The task:
Taking the entries below, transcribe only the lines starting with the one with "(697, 382) = (590, 346): blue" and going on through the one with "(96, 385) = (229, 699): blue", exactly as written, without the pictures.
** Source information follows **
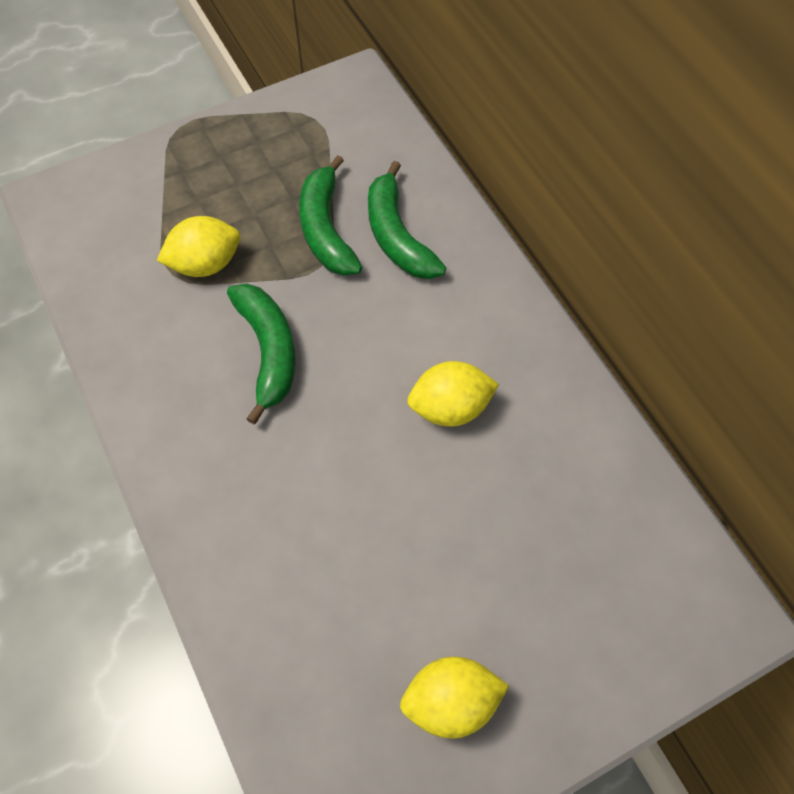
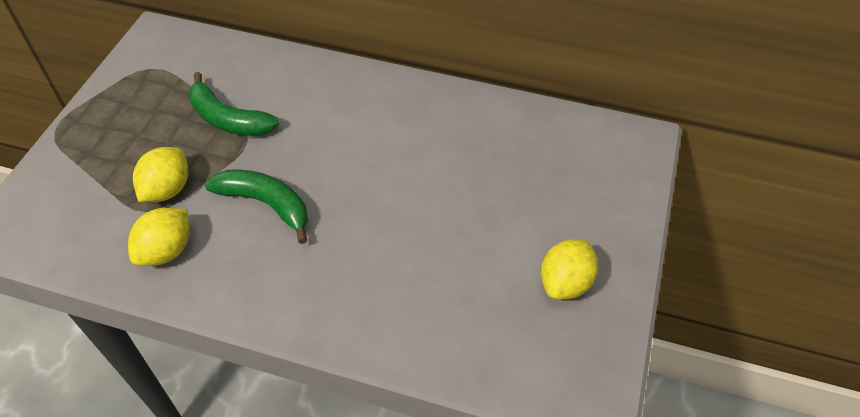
camera: 45 degrees left, 10 degrees down
(397, 235) = (277, 93): green banana -> none
(450, 408) = (406, 153): yellow lemon -> yellow lemon (167, 250)

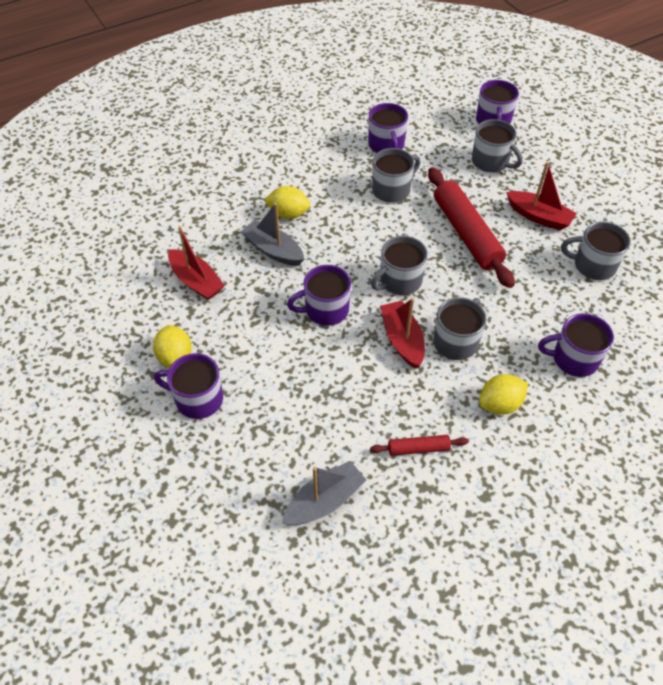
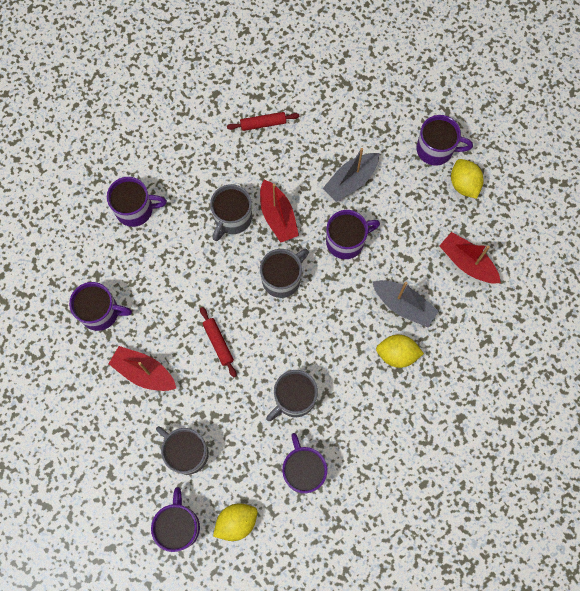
camera: 175 degrees right, 20 degrees up
(324, 501) = (328, 81): grey boat -> grey boat (351, 181)
(466, 233) = (218, 343): red rolling pin -> red rolling pin, size x0.47
(499, 404) = (200, 164): yellow lemon -> yellow lemon (236, 522)
(593, 265) = (100, 312): grey mug -> purple mug

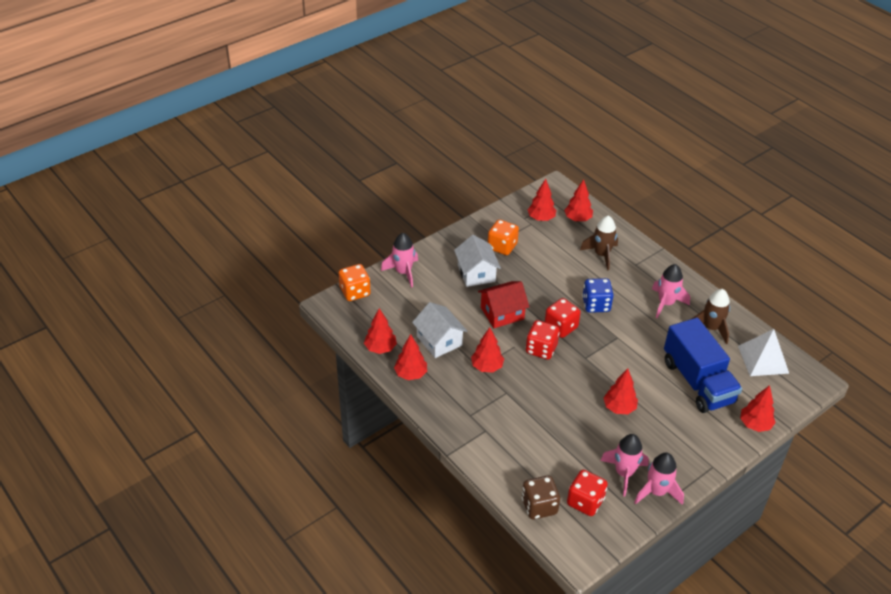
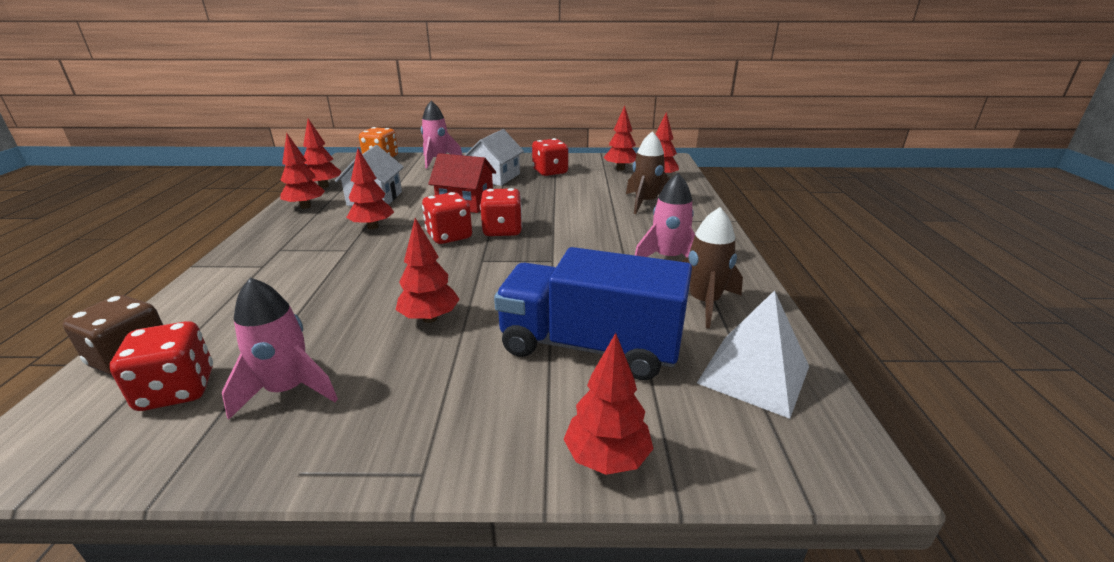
camera: 40 degrees right, 15 degrees down
(502, 246) = (550, 172): orange dice -> red dice
(596, 305) = (574, 230): blue dice -> none
(657, 492) = (274, 446): pink rocket -> none
(697, 382) = (590, 346): blue truck -> blue truck turned 90 degrees clockwise

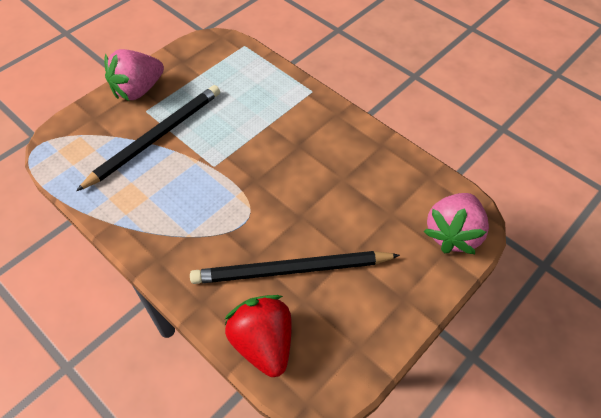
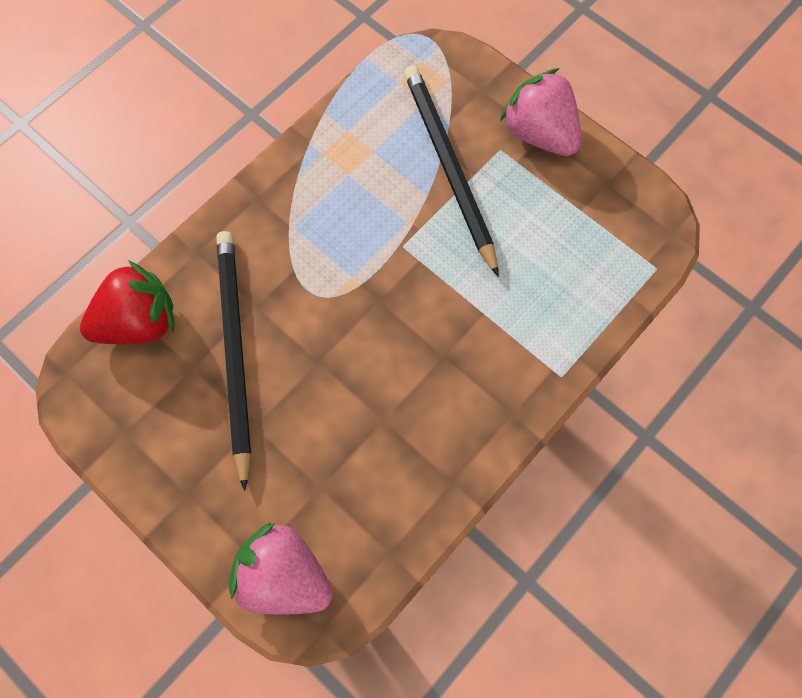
camera: 90 degrees right, 15 degrees up
(155, 138) = (449, 168): black pencil -> black pencil turned 150 degrees counterclockwise

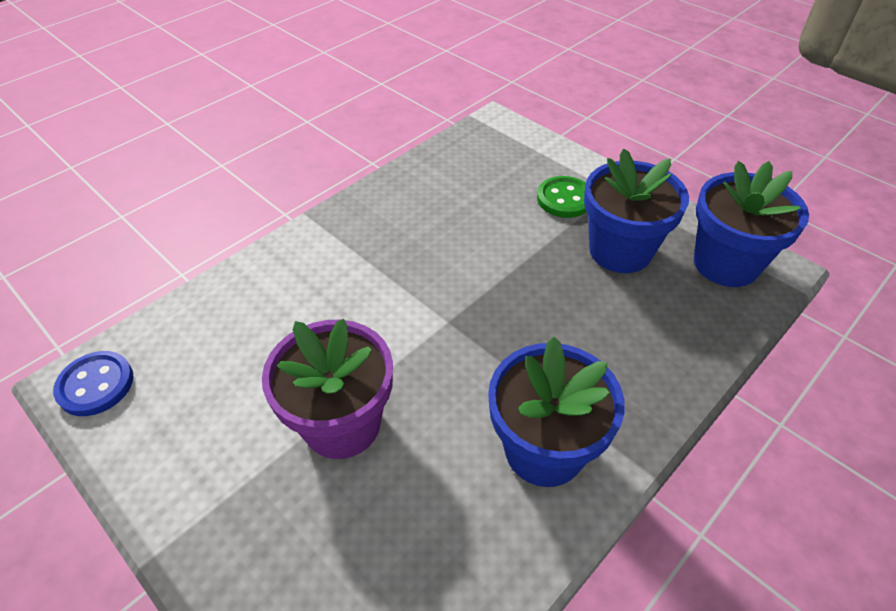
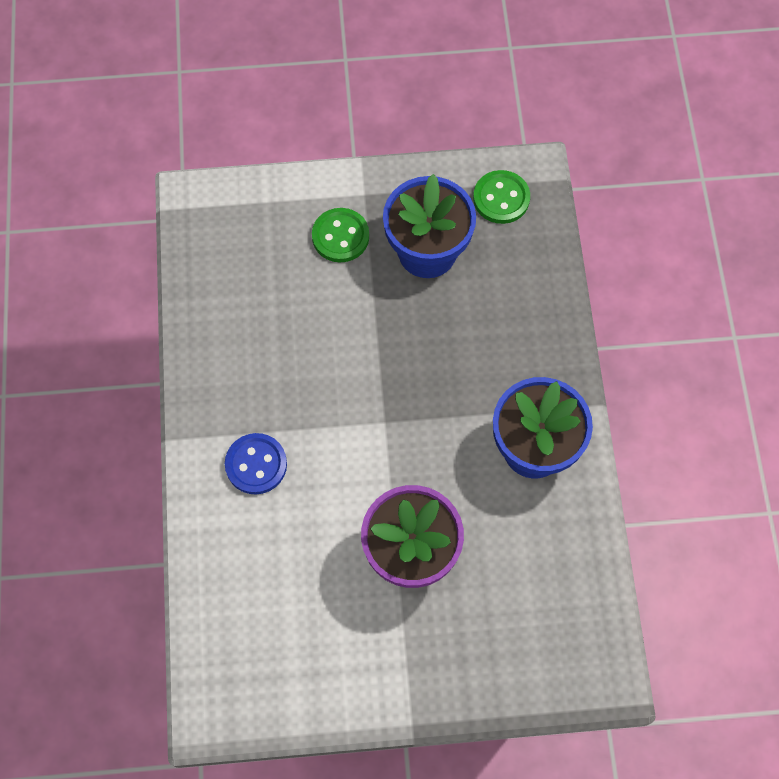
camera: 50 degrees left, 20 degrees up
(96, 385) = (229, 699): blue button -> blue button (256, 464)
(726, 264) = (501, 198): blue flower pot -> green button

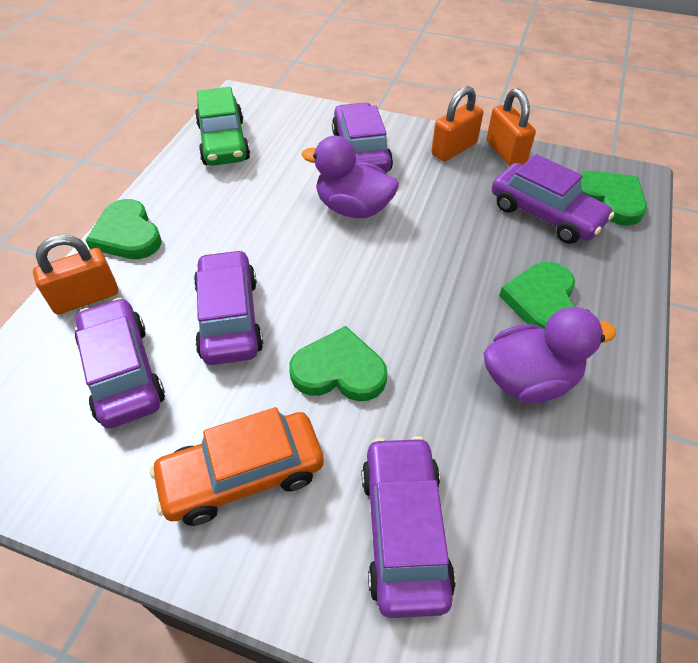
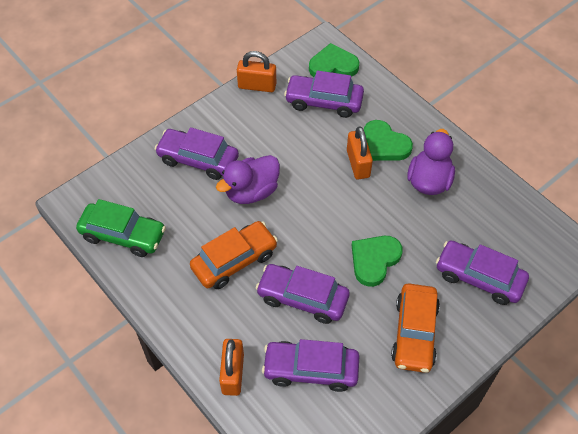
camera: 60 degrees left, 5 degrees up
(127, 234) = (185, 331): green heart -> none
(246, 234) = (234, 260): none -> orange car
(454, 149) = (234, 109): orange padlock -> orange padlock (358, 164)
(545, 214) = (324, 102): purple car -> purple car turned 150 degrees counterclockwise

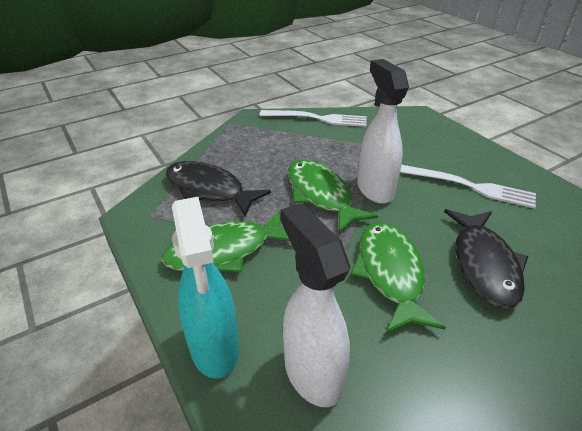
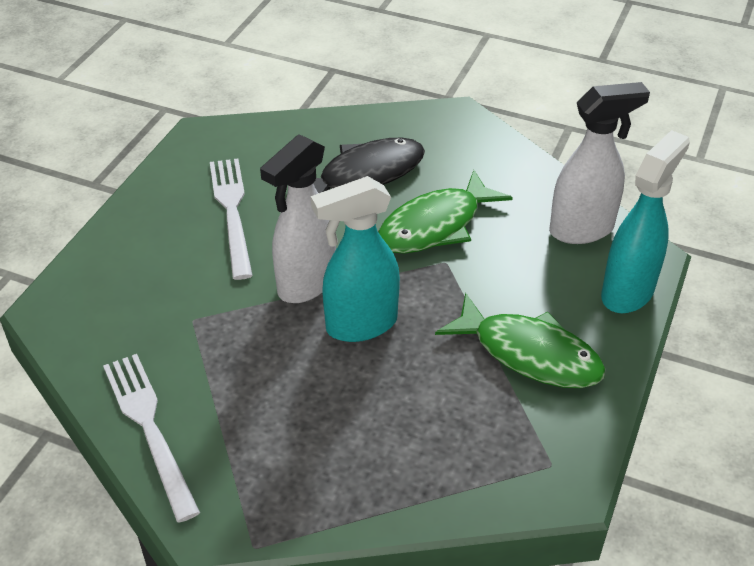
camera: 125 degrees left, 5 degrees up
(209, 190) = (450, 441): black fish -> none
(312, 373) = (582, 229): white spray bottle -> white spray bottle turned 135 degrees counterclockwise
(321, 195) = (360, 325): green fish -> turquoise spray bottle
** End of Source information **
Solution to this problem:
(697, 382) = (590, 346): blue truck -> blue truck turned 90 degrees clockwise

camera: 90 degrees right, 15 degrees up
(155, 138) = (449, 168): black pencil -> black pencil turned 150 degrees counterclockwise

camera: 50 degrees left, 20 degrees up
(96, 385) = (229, 699): blue button -> blue button (256, 464)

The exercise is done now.